• _Task to complete_:
From the records below, pick out every line that contains the string "behind" and copy it. Uppercase and lowercase count as different letters.

• _Data rows_:
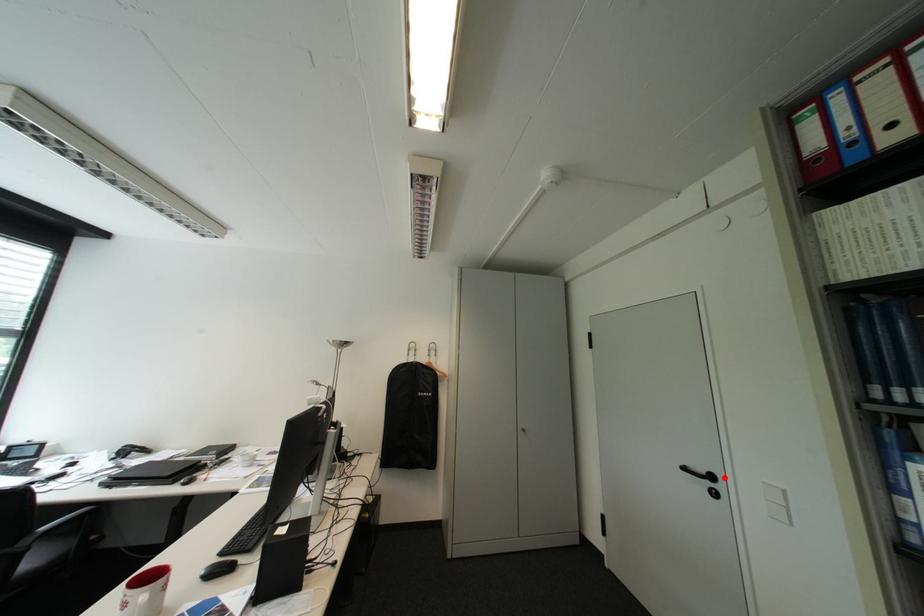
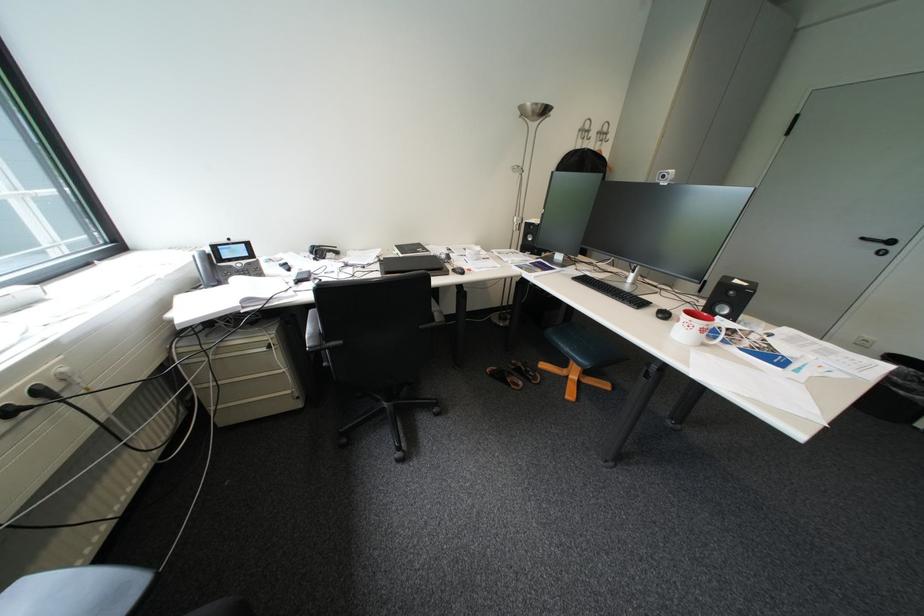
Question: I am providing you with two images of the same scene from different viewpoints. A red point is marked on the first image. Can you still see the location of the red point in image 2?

--

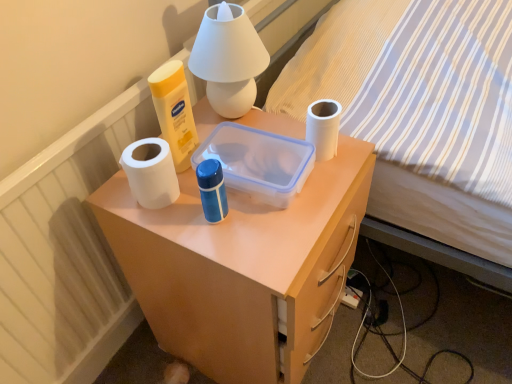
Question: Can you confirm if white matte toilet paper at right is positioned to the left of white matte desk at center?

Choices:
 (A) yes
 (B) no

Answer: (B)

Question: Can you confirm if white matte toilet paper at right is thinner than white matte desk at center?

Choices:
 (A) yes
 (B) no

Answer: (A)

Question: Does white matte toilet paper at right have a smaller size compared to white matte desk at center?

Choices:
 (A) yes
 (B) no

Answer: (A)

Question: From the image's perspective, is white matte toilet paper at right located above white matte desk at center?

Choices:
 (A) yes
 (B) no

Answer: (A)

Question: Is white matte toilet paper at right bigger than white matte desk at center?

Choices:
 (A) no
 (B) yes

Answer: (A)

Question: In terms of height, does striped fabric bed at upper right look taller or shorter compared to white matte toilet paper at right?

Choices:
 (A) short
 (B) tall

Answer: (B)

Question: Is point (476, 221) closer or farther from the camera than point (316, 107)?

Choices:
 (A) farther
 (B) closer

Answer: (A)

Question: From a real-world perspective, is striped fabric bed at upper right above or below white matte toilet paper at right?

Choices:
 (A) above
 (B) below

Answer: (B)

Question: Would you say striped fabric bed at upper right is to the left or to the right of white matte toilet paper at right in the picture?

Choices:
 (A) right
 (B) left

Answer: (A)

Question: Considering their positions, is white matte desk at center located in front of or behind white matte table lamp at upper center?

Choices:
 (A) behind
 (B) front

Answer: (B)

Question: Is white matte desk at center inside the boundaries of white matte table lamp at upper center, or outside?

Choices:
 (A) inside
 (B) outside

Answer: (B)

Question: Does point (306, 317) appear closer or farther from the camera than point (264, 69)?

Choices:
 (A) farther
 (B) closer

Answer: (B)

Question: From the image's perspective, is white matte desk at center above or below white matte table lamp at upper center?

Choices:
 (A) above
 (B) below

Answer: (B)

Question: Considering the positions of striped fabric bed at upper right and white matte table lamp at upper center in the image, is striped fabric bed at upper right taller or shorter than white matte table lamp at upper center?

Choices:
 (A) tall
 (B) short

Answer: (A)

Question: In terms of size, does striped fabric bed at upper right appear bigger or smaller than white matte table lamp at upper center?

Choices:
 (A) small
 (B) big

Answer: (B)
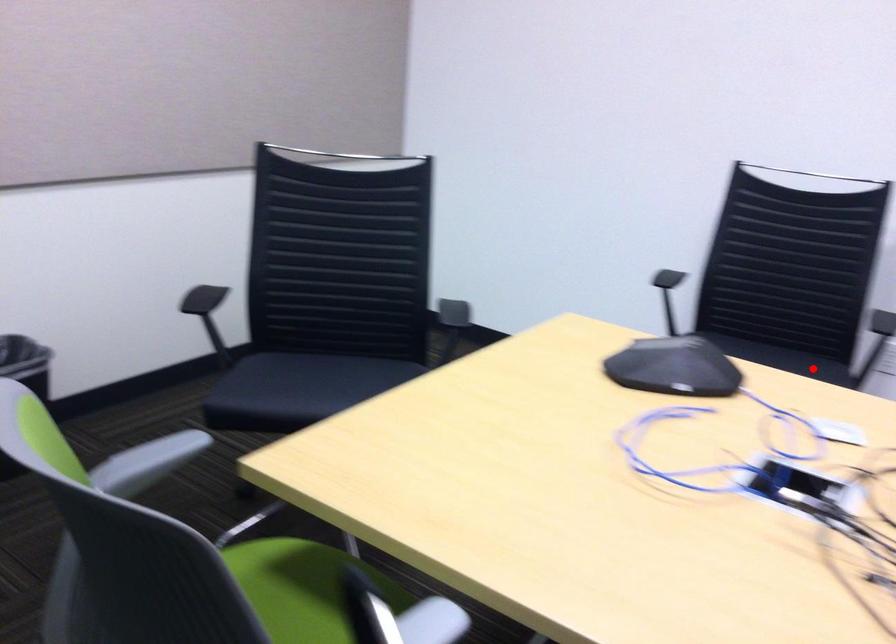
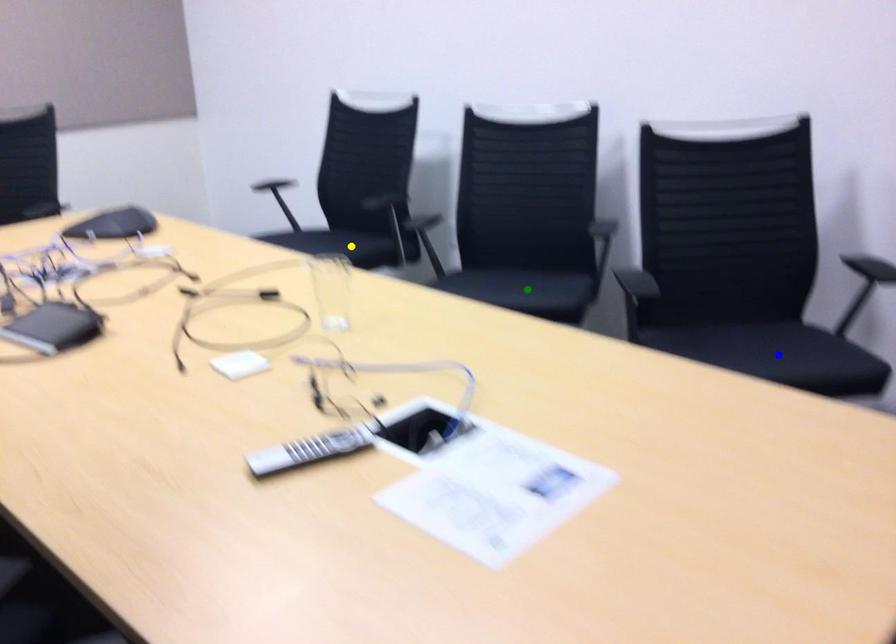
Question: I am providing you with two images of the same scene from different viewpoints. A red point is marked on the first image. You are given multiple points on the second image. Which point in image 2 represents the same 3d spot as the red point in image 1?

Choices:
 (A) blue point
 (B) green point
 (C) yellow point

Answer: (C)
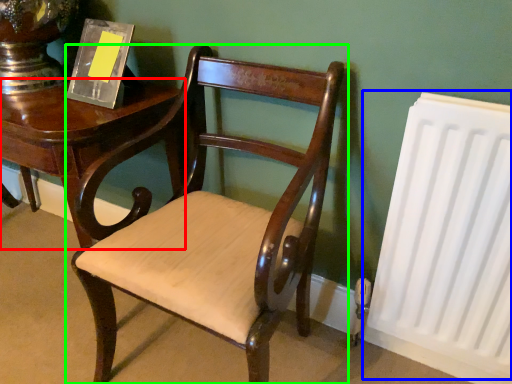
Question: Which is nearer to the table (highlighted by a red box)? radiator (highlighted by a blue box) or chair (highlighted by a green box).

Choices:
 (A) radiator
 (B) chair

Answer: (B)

* * *

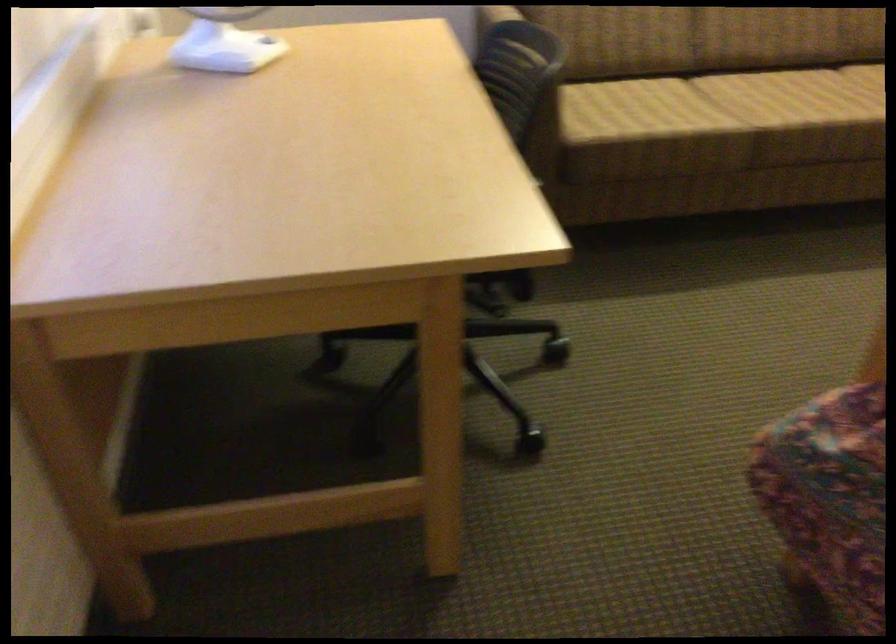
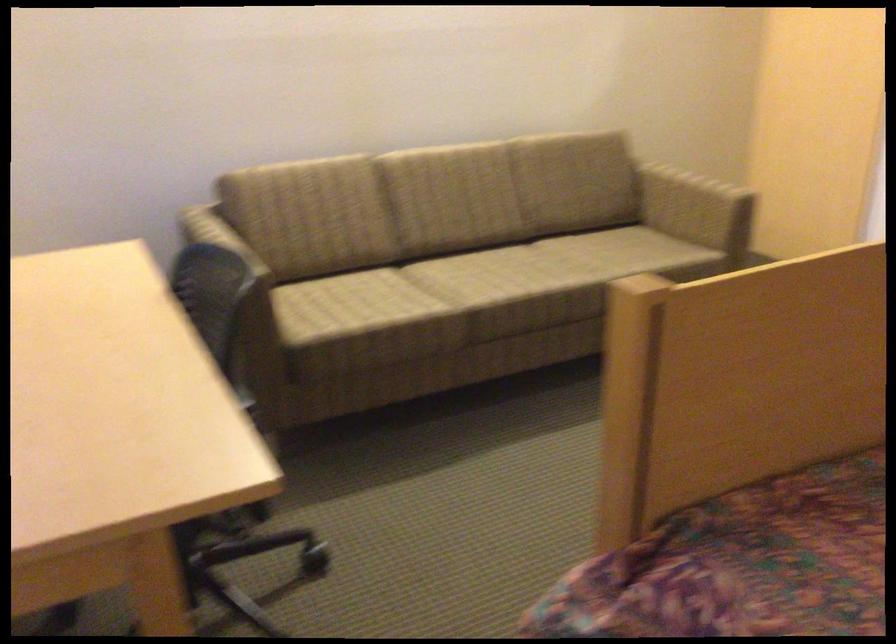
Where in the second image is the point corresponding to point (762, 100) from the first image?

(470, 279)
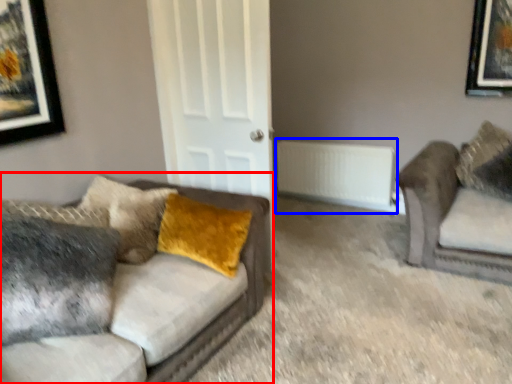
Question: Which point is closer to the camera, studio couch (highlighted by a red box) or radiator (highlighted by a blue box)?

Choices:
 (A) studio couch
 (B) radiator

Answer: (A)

• _Output for this exercise_:
Question: Considering their positions, is white matte desk at center located in front of or behind white matte table lamp at upper center?
 (A) behind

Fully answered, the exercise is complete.